_Given information_
━━━━━━━━━━━━━━━━

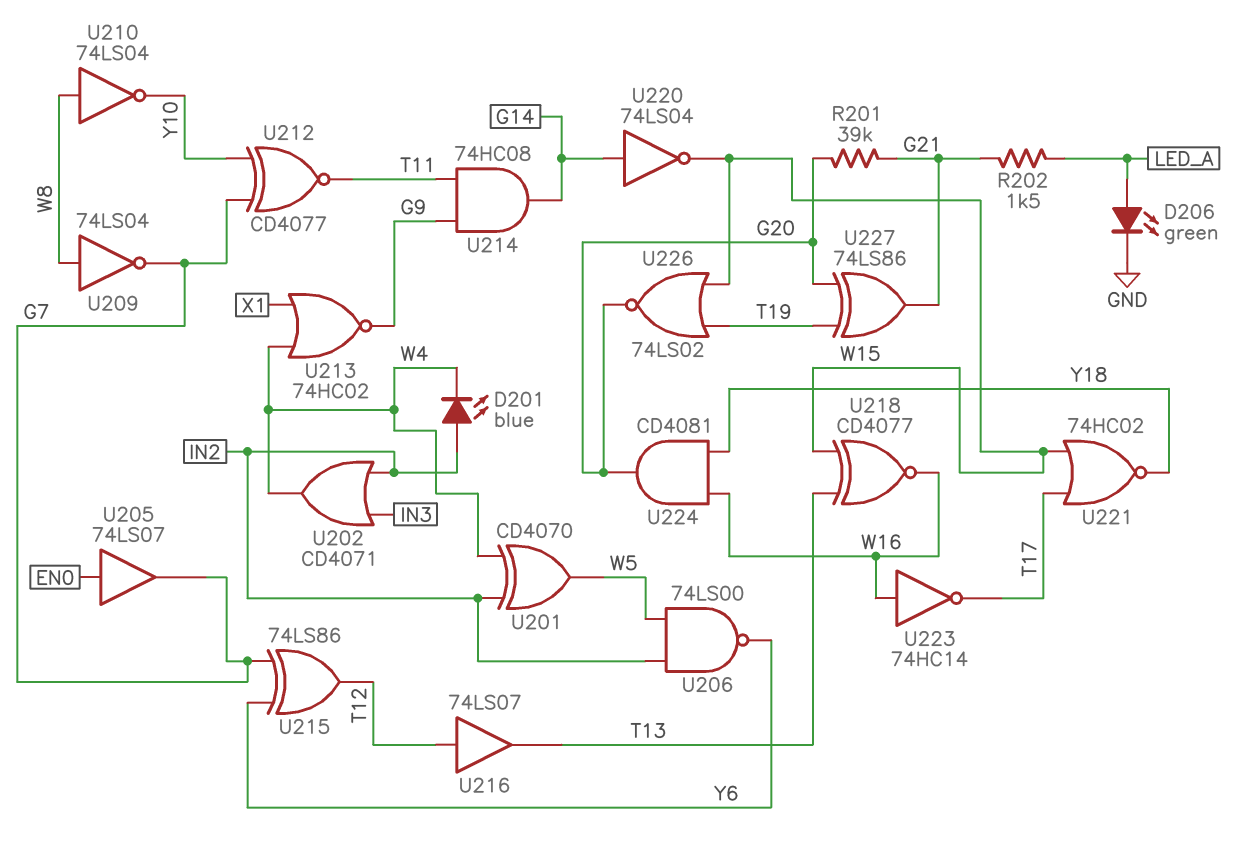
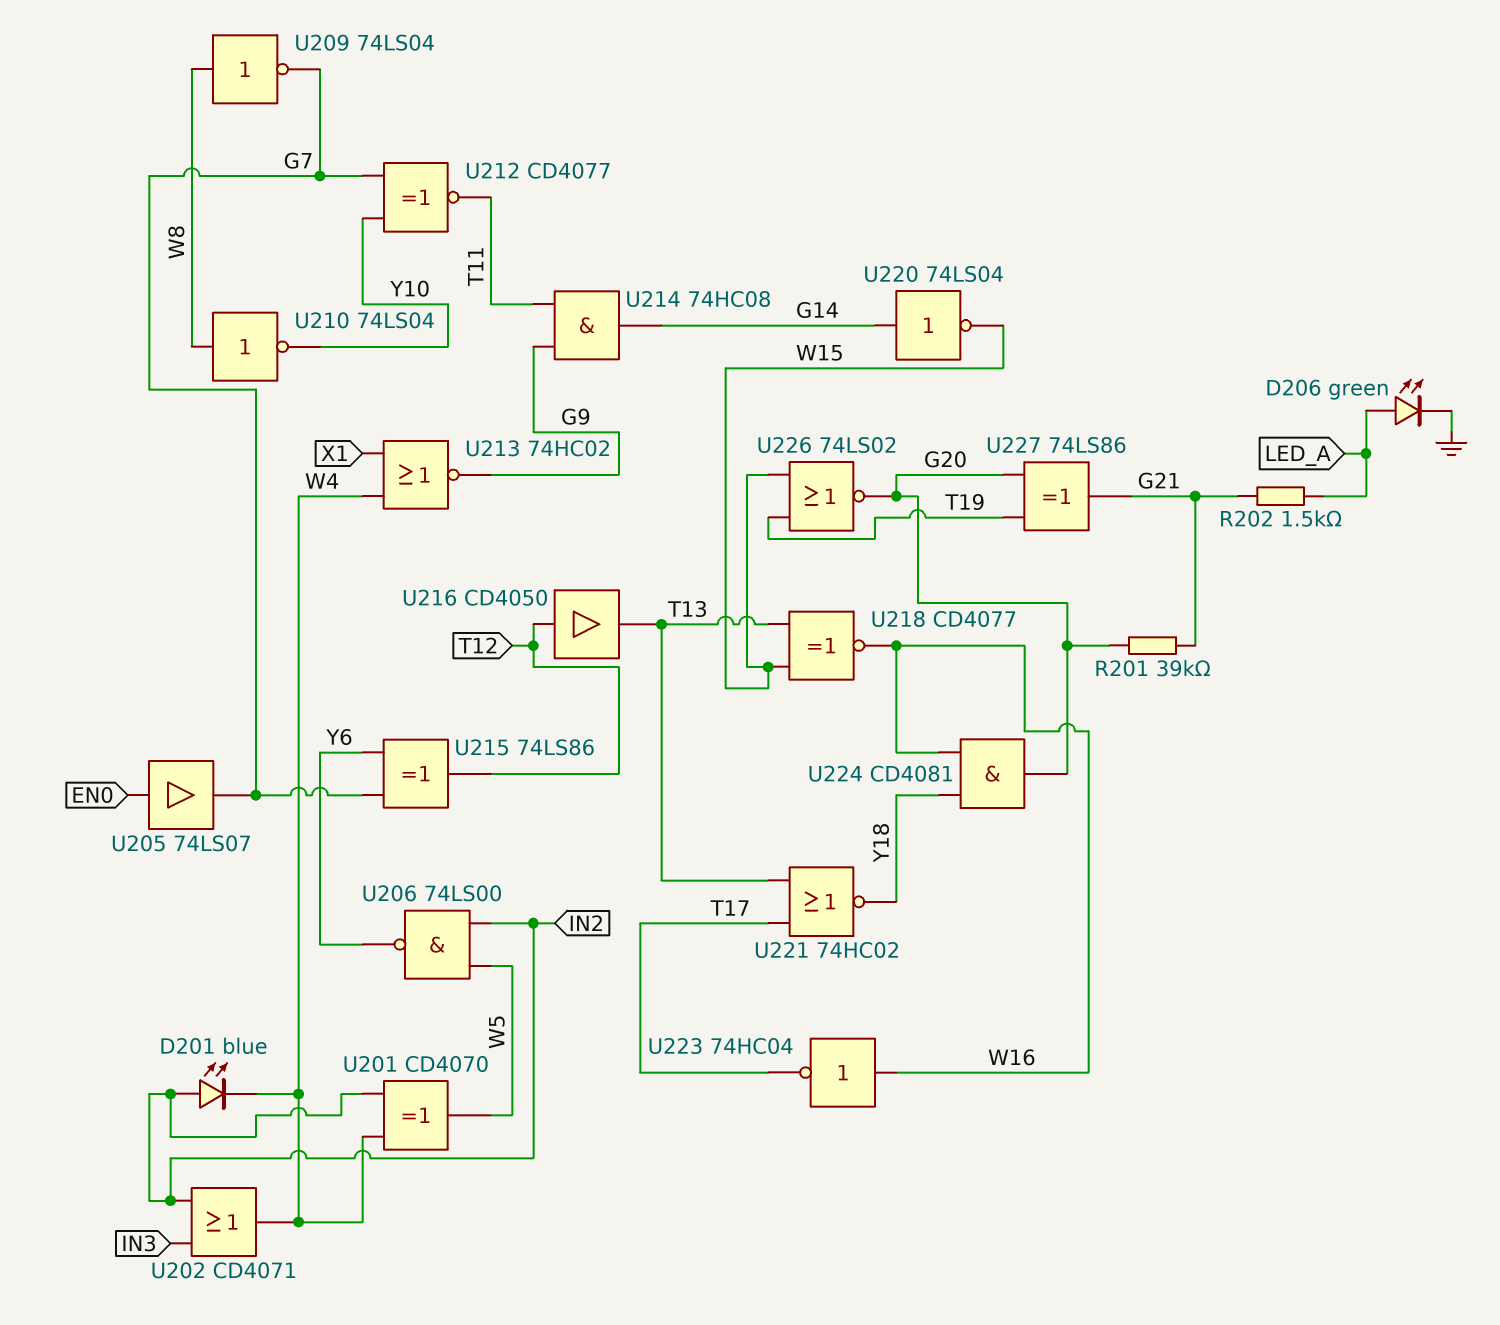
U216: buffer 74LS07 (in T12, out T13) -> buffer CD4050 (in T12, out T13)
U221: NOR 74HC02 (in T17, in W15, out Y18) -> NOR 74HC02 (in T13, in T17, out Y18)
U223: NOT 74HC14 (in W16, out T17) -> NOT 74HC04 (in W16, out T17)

━━━━━━━━━━━━━━━━

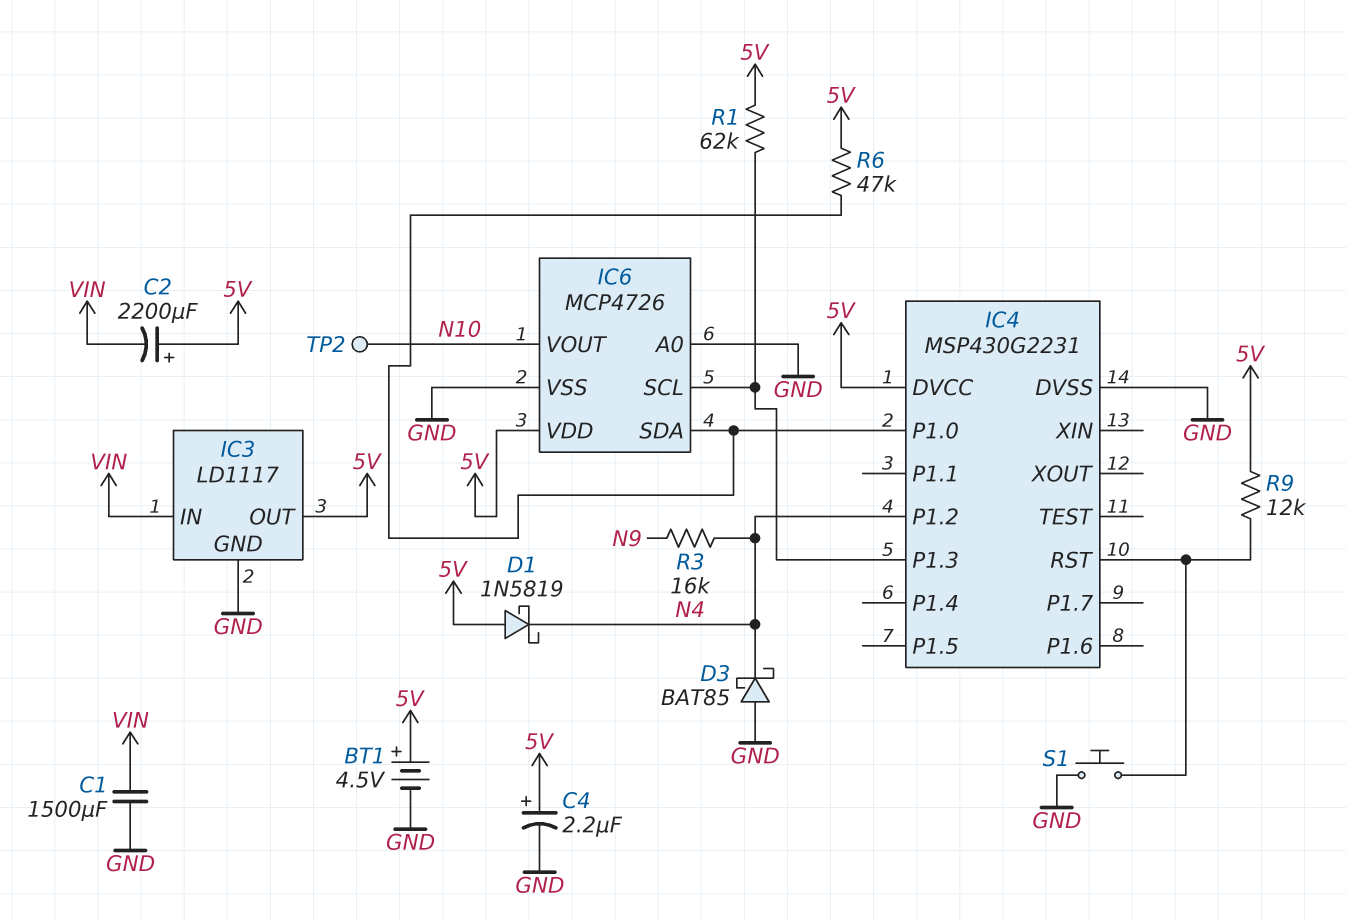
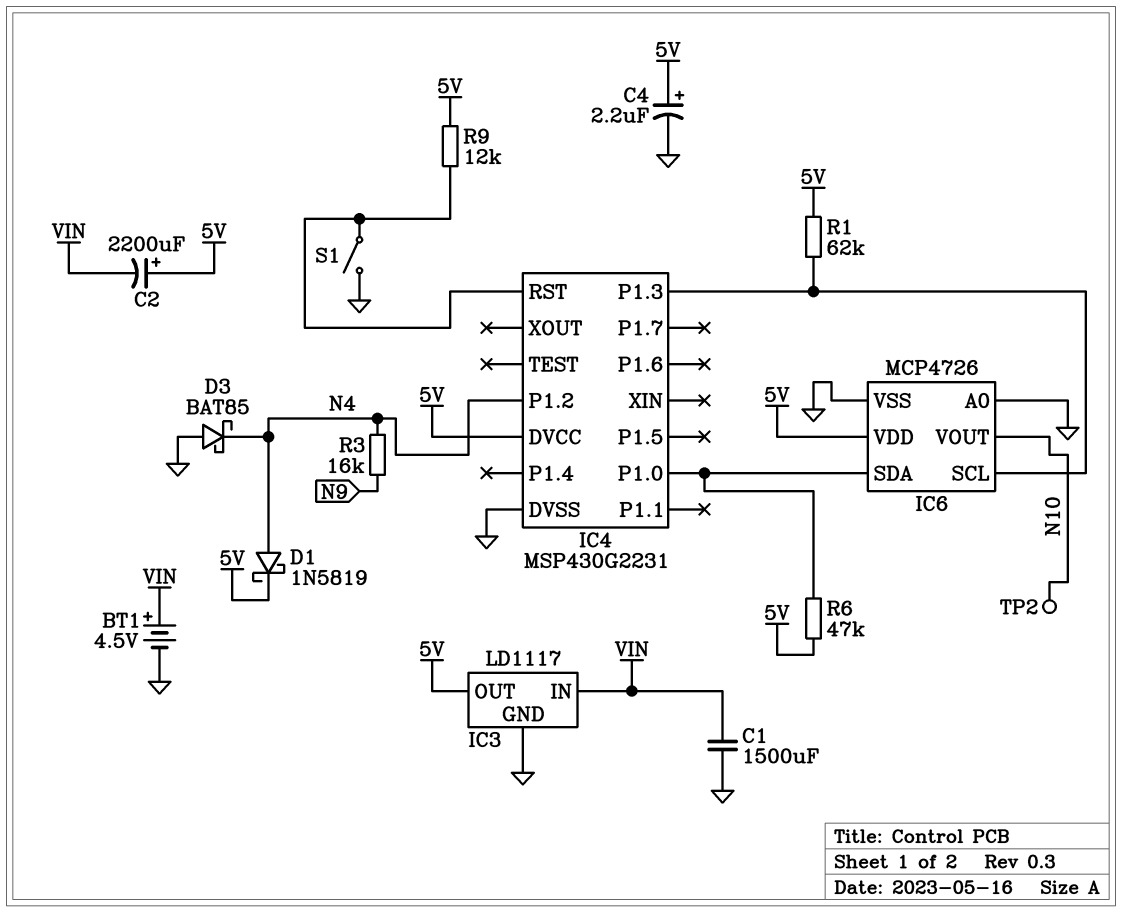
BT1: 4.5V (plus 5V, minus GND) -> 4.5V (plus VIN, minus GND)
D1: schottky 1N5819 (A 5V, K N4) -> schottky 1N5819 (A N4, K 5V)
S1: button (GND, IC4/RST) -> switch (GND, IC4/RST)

━━━━━━━━━━━━━━━━

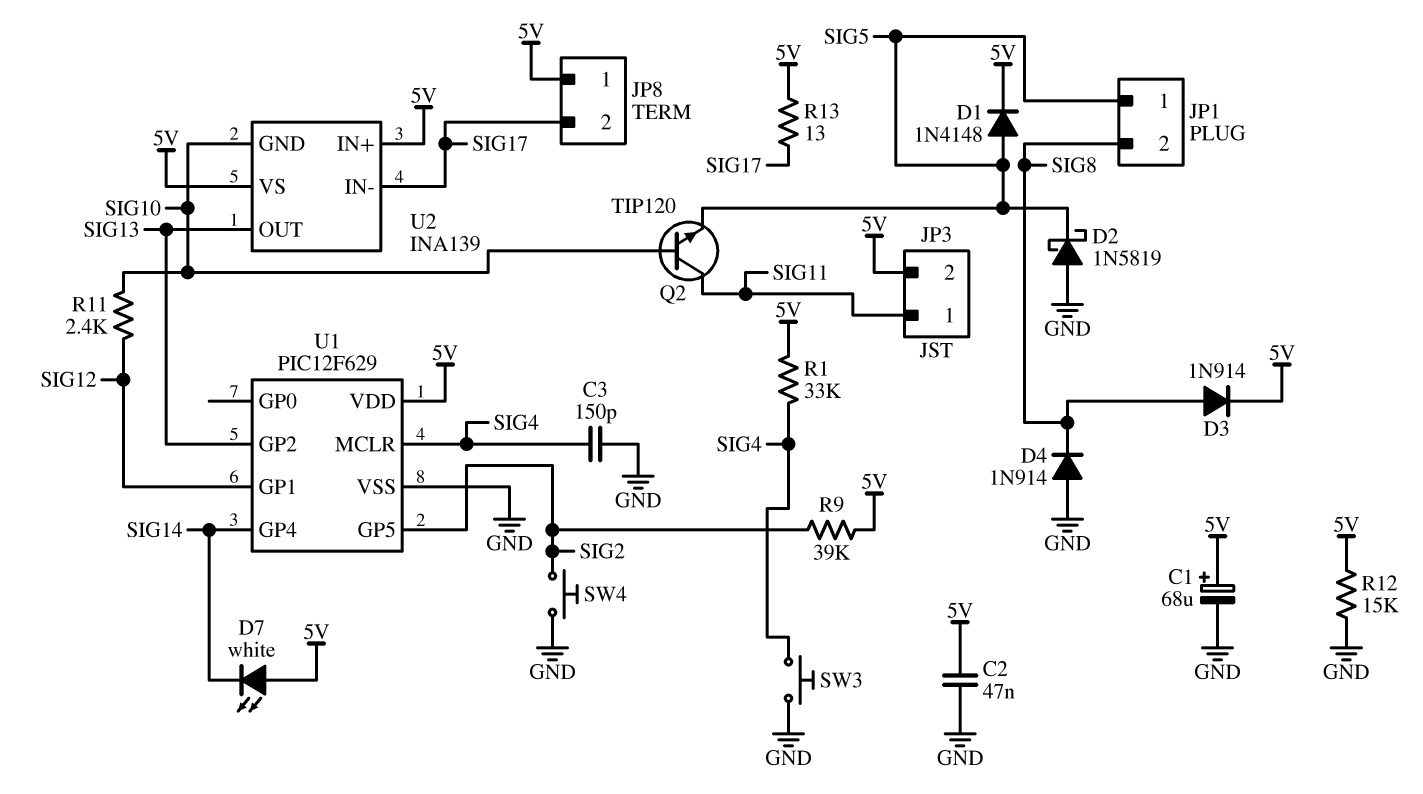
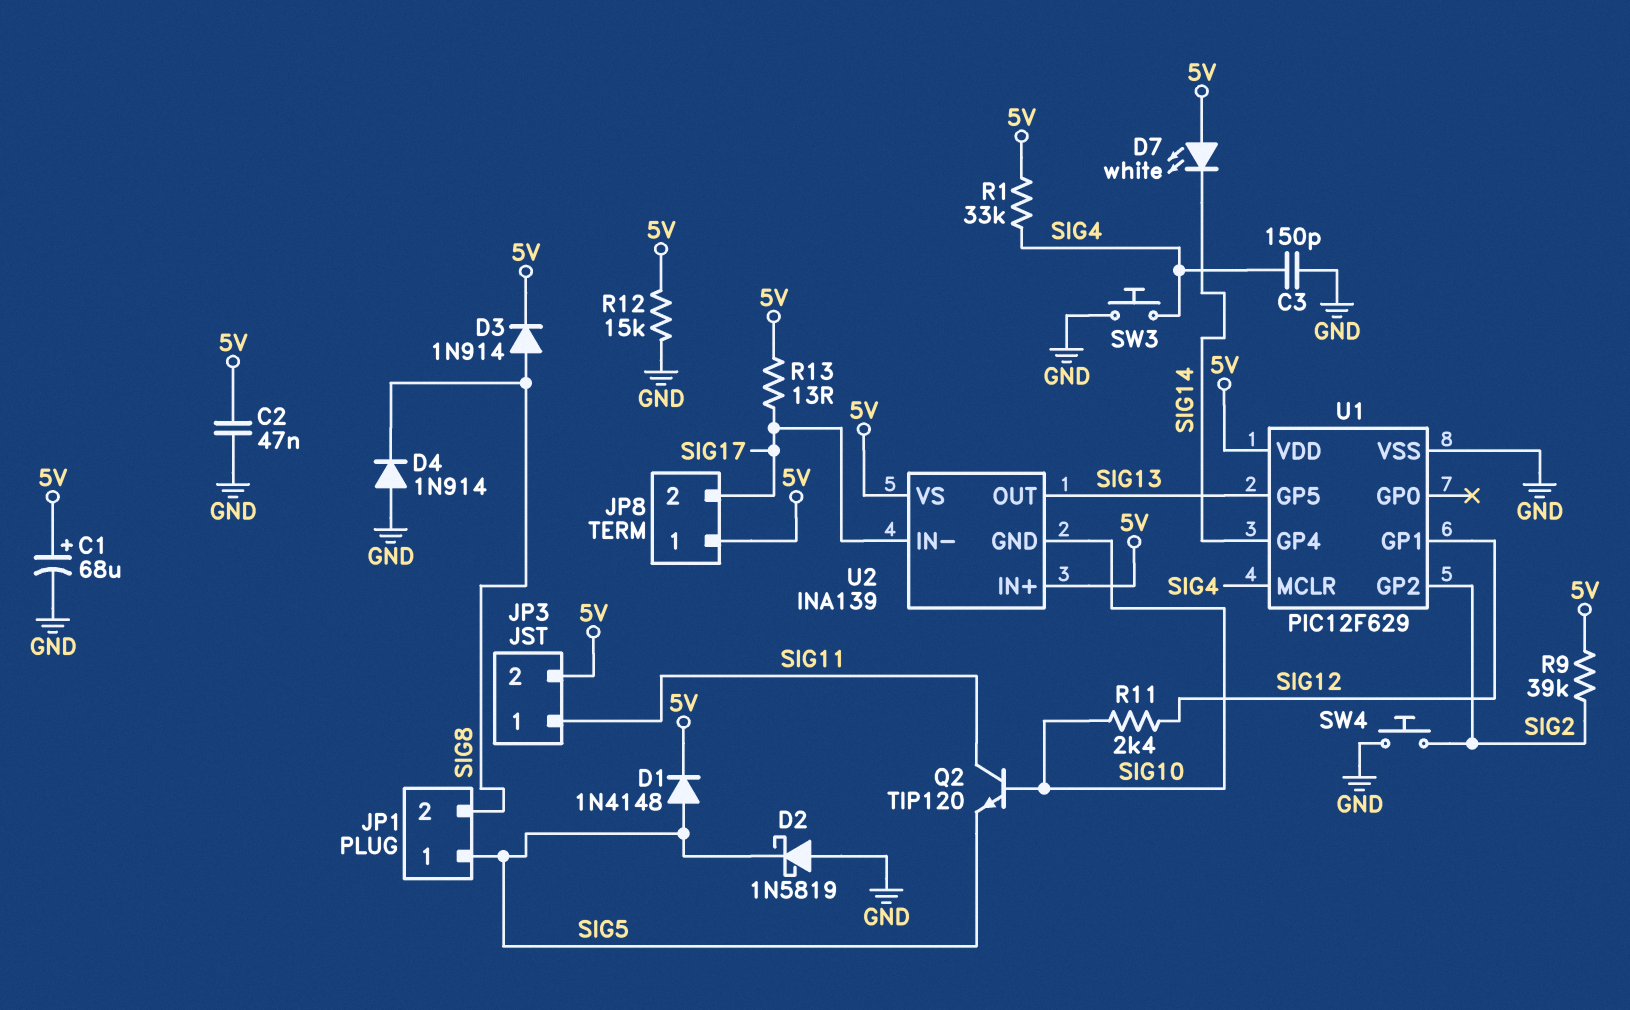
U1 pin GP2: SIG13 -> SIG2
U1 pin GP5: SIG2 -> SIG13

━━━━━━━━━━━━━━━━

_Problem_
Out of the data above, transcribe exactly and only the lines starting with the line that has "U216: buffer 74LS07" and going on through the line that has "U223: NOT 74HC14", both included.

_Solution to this exercise_
U216: buffer 74LS07 (in T12, out T13) -> buffer CD4050 (in T12, out T13)
U221: NOR 74HC02 (in T17, in W15, out Y18) -> NOR 74HC02 (in T13, in T17, out Y18)
U223: NOT 74HC14 (in W16, out T17) -> NOT 74HC04 (in W16, out T17)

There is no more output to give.